[Listed entries Boundary: Start]
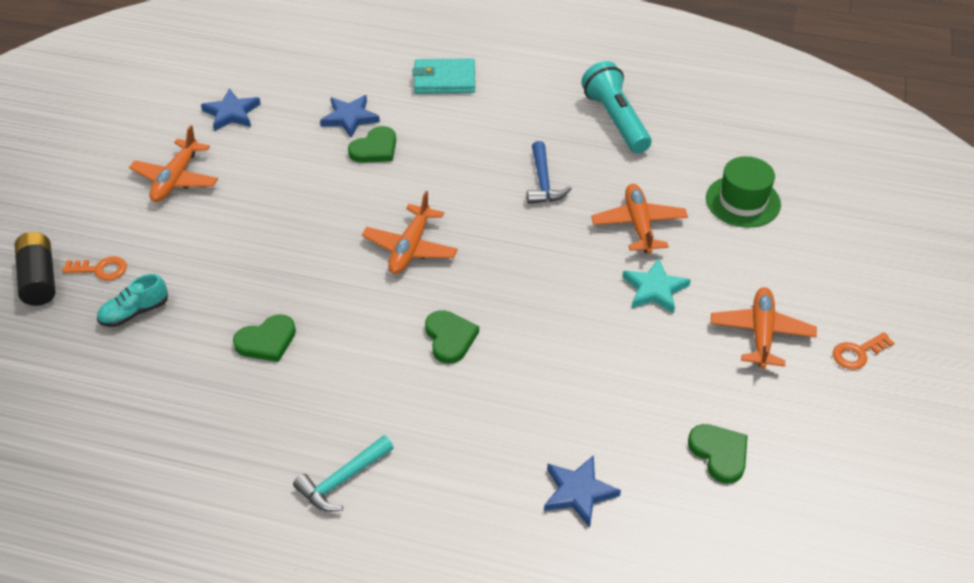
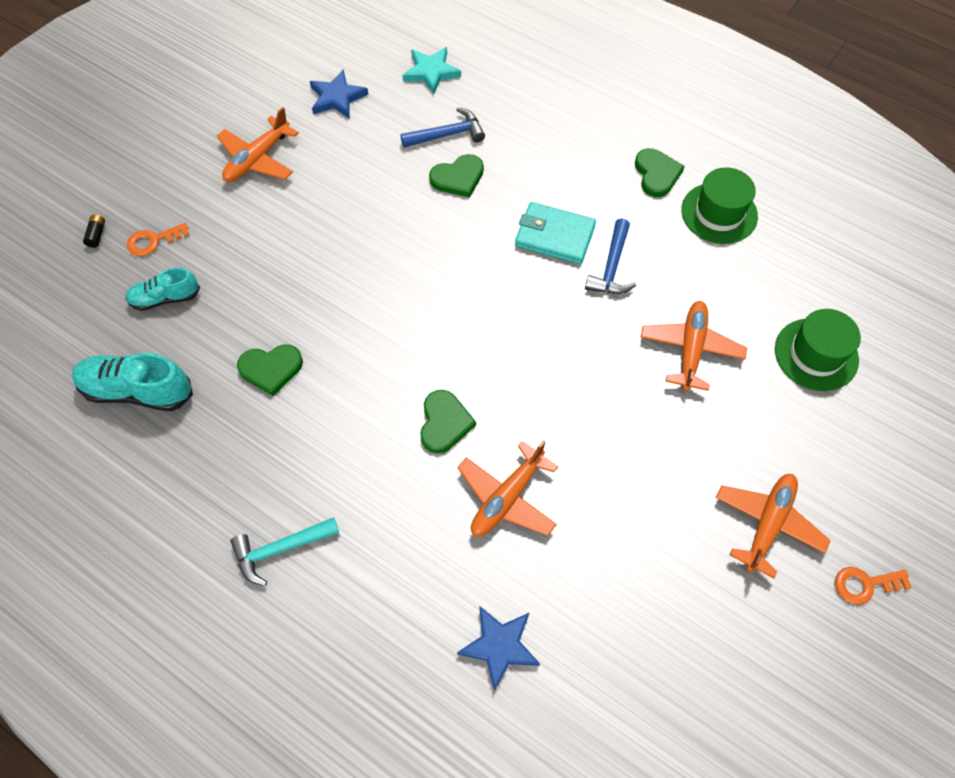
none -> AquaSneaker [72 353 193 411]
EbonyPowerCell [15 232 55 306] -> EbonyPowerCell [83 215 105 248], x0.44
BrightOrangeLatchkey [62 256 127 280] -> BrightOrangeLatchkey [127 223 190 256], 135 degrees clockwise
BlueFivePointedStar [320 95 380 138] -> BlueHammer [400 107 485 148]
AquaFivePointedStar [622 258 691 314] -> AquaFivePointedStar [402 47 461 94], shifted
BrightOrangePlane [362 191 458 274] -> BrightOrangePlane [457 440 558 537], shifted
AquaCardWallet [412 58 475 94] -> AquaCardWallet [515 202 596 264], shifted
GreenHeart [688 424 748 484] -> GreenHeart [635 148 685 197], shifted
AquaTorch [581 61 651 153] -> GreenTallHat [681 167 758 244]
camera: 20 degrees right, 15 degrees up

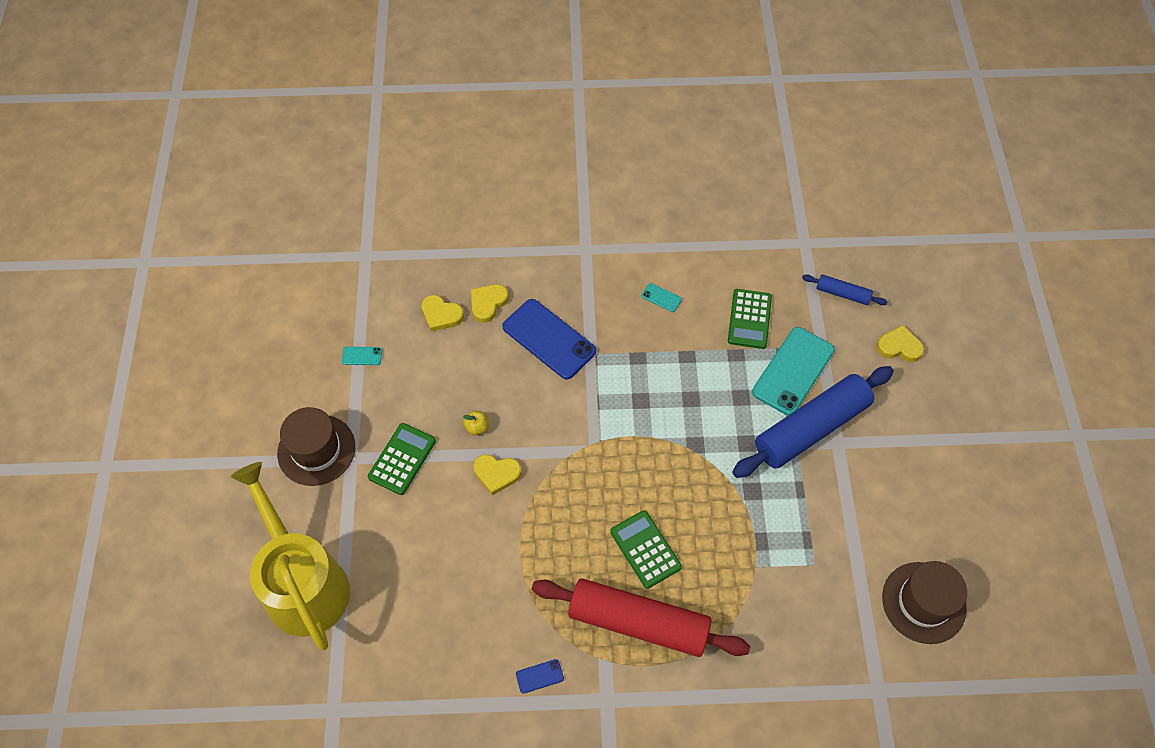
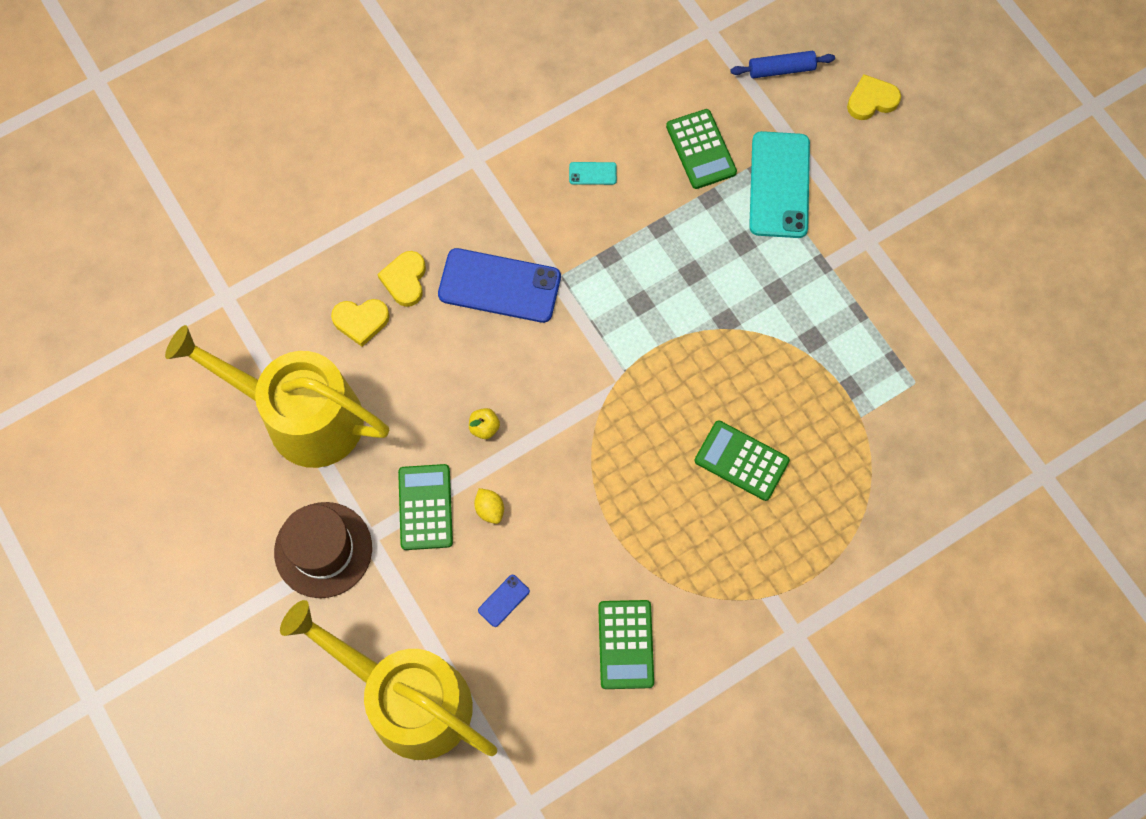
AquaSmartphone [342 347 382 365] -> GoldenWateringPot [165 325 389 468]
none -> GoldenToyLemon [474 488 504 524]
BlueSmartphone [516 659 564 694] -> BlueSmartphone [478 575 530 627], shifted
none -> GreenCalculator [598 600 654 689]
GoldenHeart [474 454 521 495] -> none
CrimsonRollingPin [532 579 750 657] -> none
BlueRollingPin [733 366 894 478] -> none
BrownTallHat [882 561 967 644] -> none
camera: 30 degrees left, 10 degrees up

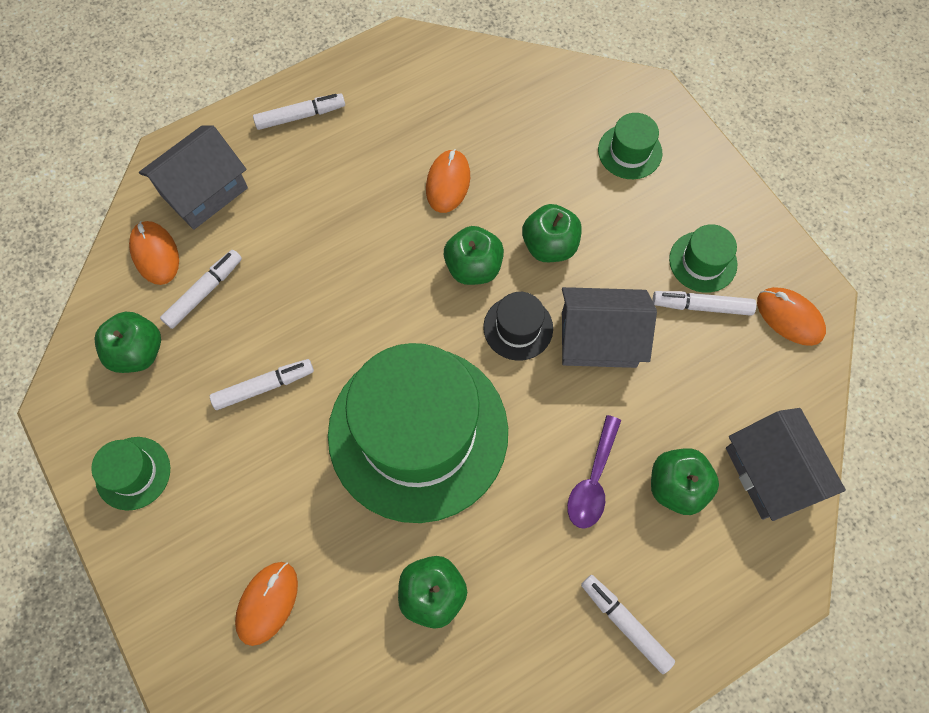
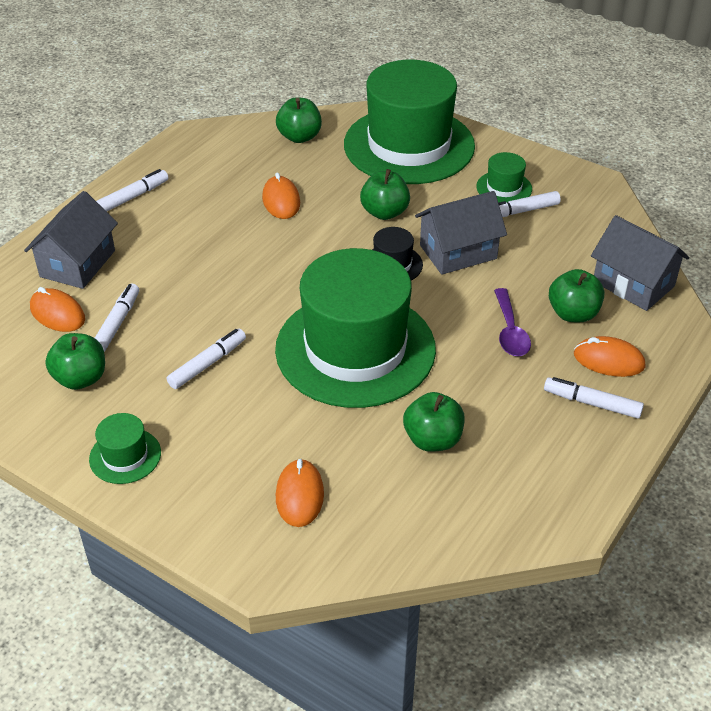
GreenToyApple [444 226 504 285] -> GreenToyApple [276 97 322 143], shifted
GreenTallHat [598 113 662 179] -> GreenTallHat [344 60 475 184], x2.46
BrightOrangeComputerMouse [757 287 826 346] -> BrightOrangeComputerMouse [574 336 645 377], shifted
camera: 25 degrees left, 25 degrees down

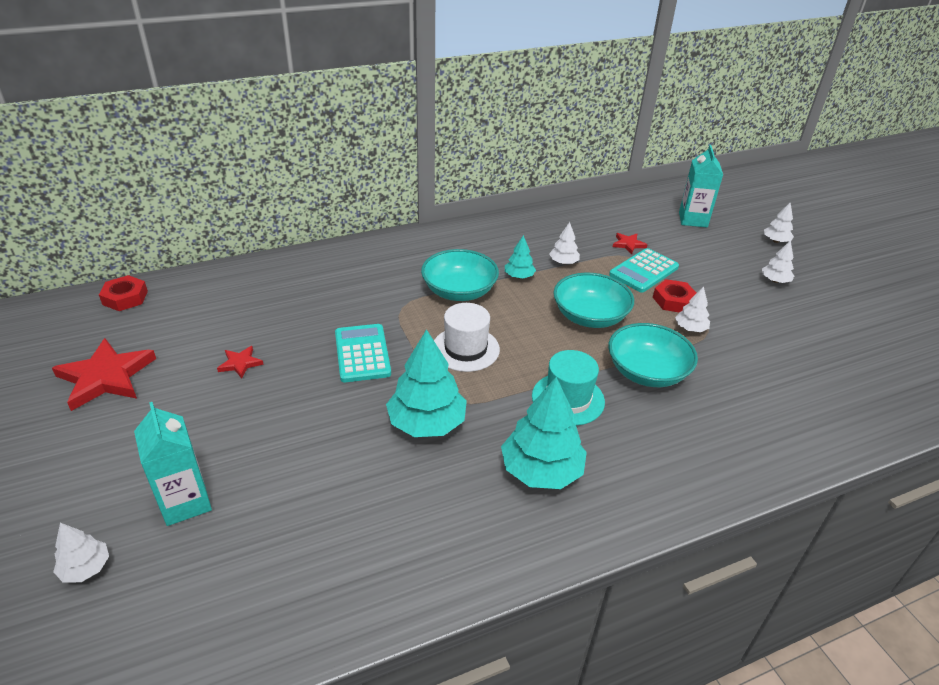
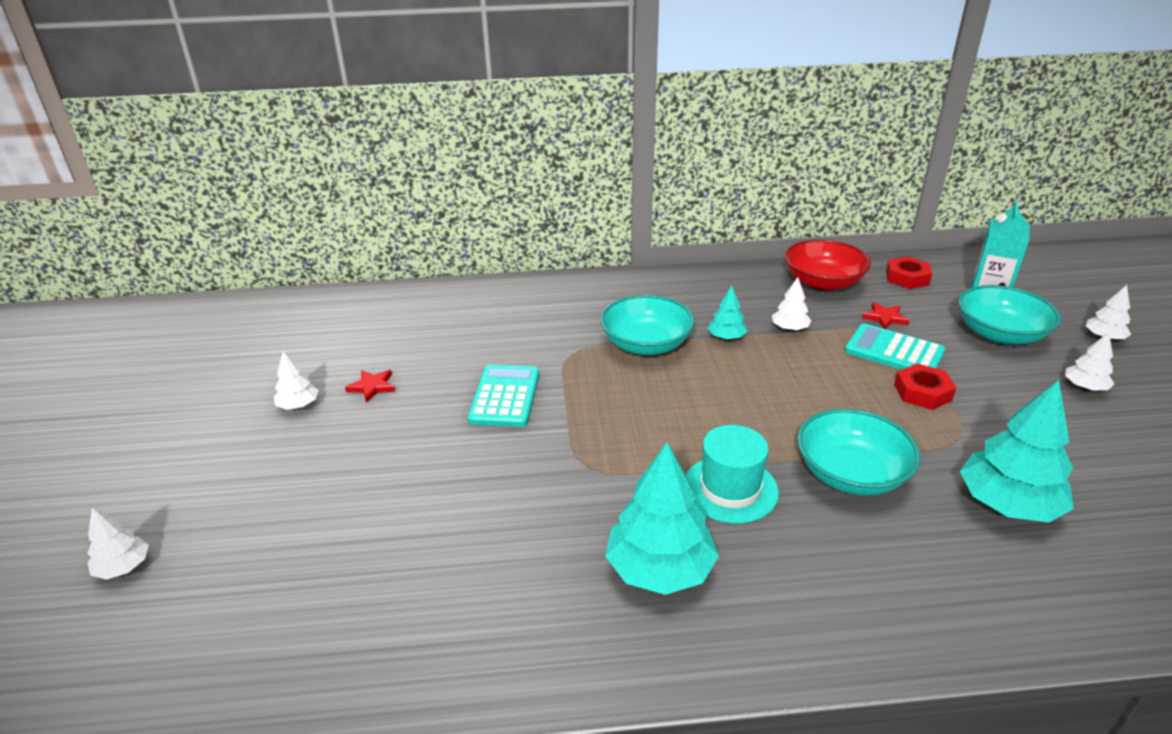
SnowWhiteTree [675 286 710 332] -> SnowWhiteTree [273 351 319 410], shifted
none -> CrimsonDeepDish [784 240 871 291]
AquaCalculator [609 248 679 292] -> AquaCalculator [845 324 945 370], 60 degrees clockwise
CrimsonNut [99 275 148 311] -> CrimsonNut [886 256 932 289], shifted
AquaDeepDish [553 272 634 328] -> AquaDeepDish [958 285 1061 345], shifted
AquaTree [386 329 467 437] -> AquaTree [960 380 1074 522], shifted
CrimsonFivePointedStar [52 338 156 411] -> none
AquaCarton [134 402 212 526] -> none
SnowWhiteTallHat [434 303 500 372] -> none
camera: 20 degrees right, 5 degrees down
[Listed entries Boundary: End]
Task brief —
Write out the entries above word for word. Do not include the pictures.

Response to the task —
none -> AquaSneaker [72 353 193 411]
EbonyPowerCell [15 232 55 306] -> EbonyPowerCell [83 215 105 248], x0.44
BrightOrangeLatchkey [62 256 127 280] -> BrightOrangeLatchkey [127 223 190 256], 135 degrees clockwise
BlueFivePointedStar [320 95 380 138] -> BlueHammer [400 107 485 148]
AquaFivePointedStar [622 258 691 314] -> AquaFivePointedStar [402 47 461 94], shifted
BrightOrangePlane [362 191 458 274] -> BrightOrangePlane [457 440 558 537], shifted
AquaCardWallet [412 58 475 94] -> AquaCardWallet [515 202 596 264], shifted
GreenHeart [688 424 748 484] -> GreenHeart [635 148 685 197], shifted
AquaTorch [581 61 651 153] -> GreenTallHat [681 167 758 244]
camera: 20 degrees right, 15 degrees up

AquaSmartphone [342 347 382 365] -> GoldenWateringPot [165 325 389 468]
none -> GoldenToyLemon [474 488 504 524]
BlueSmartphone [516 659 564 694] -> BlueSmartphone [478 575 530 627], shifted
none -> GreenCalculator [598 600 654 689]
GoldenHeart [474 454 521 495] -> none
CrimsonRollingPin [532 579 750 657] -> none
BlueRollingPin [733 366 894 478] -> none
BrownTallHat [882 561 967 644] -> none
camera: 30 degrees left, 10 degrees up

GreenToyApple [444 226 504 285] -> GreenToyApple [276 97 322 143], shifted
GreenTallHat [598 113 662 179] -> GreenTallHat [344 60 475 184], x2.46
BrightOrangeComputerMouse [757 287 826 346] -> BrightOrangeComputerMouse [574 336 645 377], shifted
camera: 25 degrees left, 25 degrees down

SnowWhiteTree [675 286 710 332] -> SnowWhiteTree [273 351 319 410], shifted
none -> CrimsonDeepDish [784 240 871 291]
AquaCalculator [609 248 679 292] -> AquaCalculator [845 324 945 370], 60 degrees clockwise
CrimsonNut [99 275 148 311] -> CrimsonNut [886 256 932 289], shifted
AquaDeepDish [553 272 634 328] -> AquaDeepDish [958 285 1061 345], shifted
AquaTree [386 329 467 437] -> AquaTree [960 380 1074 522], shifted
CrimsonFivePointedStar [52 338 156 411] -> none
AquaCarton [134 402 212 526] -> none
SnowWhiteTallHat [434 303 500 372] -> none
camera: 20 degrees right, 5 degrees down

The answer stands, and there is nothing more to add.